Data records:
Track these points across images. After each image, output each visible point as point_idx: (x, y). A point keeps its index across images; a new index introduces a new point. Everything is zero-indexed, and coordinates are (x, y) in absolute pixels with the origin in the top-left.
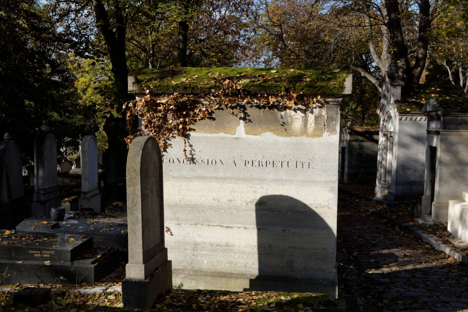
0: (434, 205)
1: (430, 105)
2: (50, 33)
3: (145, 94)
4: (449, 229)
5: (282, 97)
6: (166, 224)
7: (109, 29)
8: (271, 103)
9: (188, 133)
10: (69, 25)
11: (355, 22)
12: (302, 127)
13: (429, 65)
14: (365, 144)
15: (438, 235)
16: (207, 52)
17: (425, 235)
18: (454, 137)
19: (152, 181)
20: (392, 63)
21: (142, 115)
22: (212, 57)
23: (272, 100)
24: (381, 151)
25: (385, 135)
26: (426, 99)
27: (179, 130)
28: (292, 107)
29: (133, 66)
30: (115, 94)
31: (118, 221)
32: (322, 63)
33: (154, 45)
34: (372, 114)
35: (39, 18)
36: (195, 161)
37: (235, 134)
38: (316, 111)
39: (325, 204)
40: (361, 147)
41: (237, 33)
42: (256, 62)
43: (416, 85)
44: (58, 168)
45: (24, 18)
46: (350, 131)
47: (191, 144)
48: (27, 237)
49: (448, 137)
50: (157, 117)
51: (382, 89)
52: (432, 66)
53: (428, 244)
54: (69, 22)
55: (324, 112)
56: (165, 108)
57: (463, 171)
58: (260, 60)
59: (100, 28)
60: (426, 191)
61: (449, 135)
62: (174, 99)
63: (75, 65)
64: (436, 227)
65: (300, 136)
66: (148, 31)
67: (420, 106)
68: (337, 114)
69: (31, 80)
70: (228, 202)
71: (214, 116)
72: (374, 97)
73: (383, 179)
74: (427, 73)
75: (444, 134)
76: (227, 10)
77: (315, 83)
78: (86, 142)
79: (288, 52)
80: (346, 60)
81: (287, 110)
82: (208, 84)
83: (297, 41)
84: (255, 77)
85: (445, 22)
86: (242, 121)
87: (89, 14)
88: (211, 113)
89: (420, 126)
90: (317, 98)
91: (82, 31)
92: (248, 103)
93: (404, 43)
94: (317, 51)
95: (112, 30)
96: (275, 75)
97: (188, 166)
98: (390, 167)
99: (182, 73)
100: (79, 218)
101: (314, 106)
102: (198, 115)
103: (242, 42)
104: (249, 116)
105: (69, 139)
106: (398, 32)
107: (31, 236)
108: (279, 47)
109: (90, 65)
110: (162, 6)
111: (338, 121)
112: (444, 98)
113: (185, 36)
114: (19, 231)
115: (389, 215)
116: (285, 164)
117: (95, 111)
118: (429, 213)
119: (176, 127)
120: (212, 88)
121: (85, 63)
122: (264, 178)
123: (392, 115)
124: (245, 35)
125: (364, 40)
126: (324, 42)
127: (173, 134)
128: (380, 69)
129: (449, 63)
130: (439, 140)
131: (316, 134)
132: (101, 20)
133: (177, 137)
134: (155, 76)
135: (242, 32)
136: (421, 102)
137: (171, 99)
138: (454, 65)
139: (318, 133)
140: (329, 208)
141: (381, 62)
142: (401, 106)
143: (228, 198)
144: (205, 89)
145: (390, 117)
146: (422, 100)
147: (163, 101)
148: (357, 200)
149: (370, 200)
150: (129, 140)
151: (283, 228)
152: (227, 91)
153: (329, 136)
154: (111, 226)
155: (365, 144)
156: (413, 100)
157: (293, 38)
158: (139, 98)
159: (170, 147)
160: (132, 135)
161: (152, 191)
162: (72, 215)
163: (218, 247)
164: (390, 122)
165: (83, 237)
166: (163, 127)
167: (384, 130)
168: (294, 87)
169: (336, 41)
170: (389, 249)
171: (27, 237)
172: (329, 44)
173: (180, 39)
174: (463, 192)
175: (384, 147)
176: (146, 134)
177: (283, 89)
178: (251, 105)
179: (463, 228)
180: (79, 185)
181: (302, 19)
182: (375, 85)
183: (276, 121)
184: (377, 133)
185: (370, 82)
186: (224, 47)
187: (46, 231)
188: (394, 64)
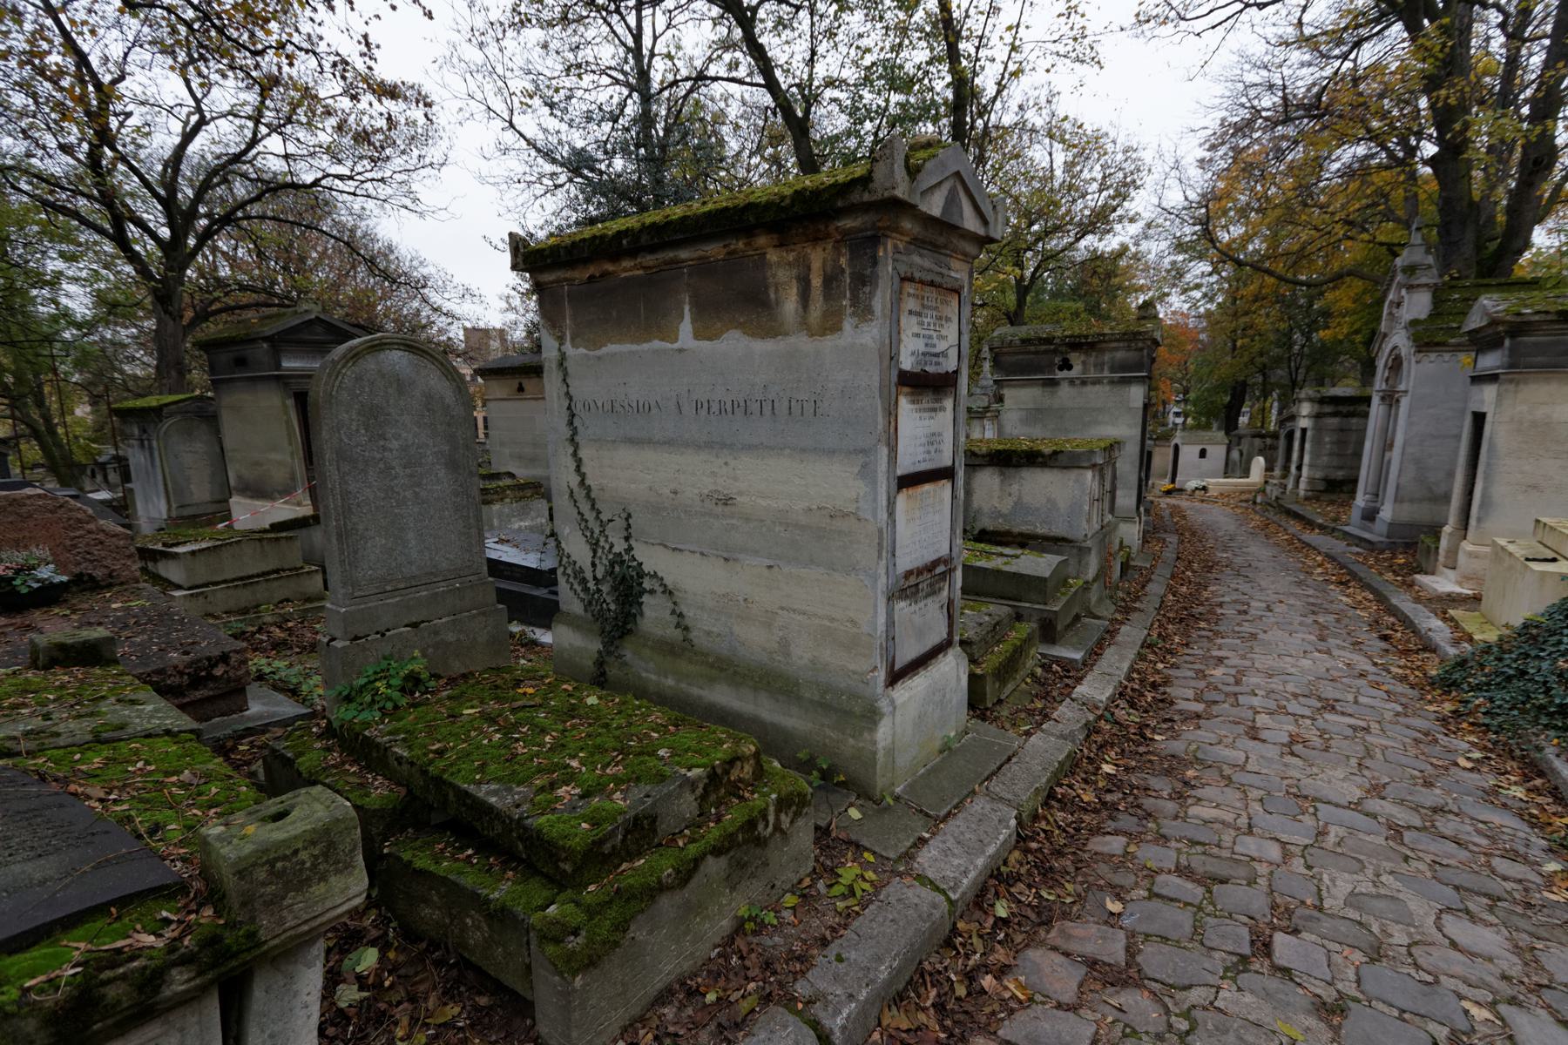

§ WRITTEN PROBLEM: Swap "absolute pixels" for "absolute pixel units" and give the listing again from its start up to and including the line with "32: (322, 63)", with everything else unchanged. Leave the pictures out of your answer.

§ RESULT OF THIS EXERCISE:
Track these points across images. After each image, output each visible point as point_idx: (x, y). A point keeps its index across images; a new index introduces a new point. Everything is zero-indexed, and coordinates are (x, y) in absolute pixel units with the origin in the top-left.
0: (434, 205)
1: (430, 105)
2: (50, 33)
3: (145, 94)
4: (449, 229)
5: (282, 97)
6: (166, 224)
7: (109, 29)
8: (271, 103)
9: (188, 133)
10: (69, 25)
11: (355, 22)
12: (302, 127)
13: (429, 65)
14: (365, 144)
15: (438, 235)
16: (207, 52)
17: (425, 235)
18: (454, 137)
19: (152, 181)
20: (392, 63)
21: (142, 115)
22: (212, 57)
23: (272, 100)
24: (381, 151)
25: (385, 135)
26: (426, 99)
27: (179, 130)
28: (292, 107)
29: (133, 66)
30: (115, 94)
31: (118, 221)
32: (322, 63)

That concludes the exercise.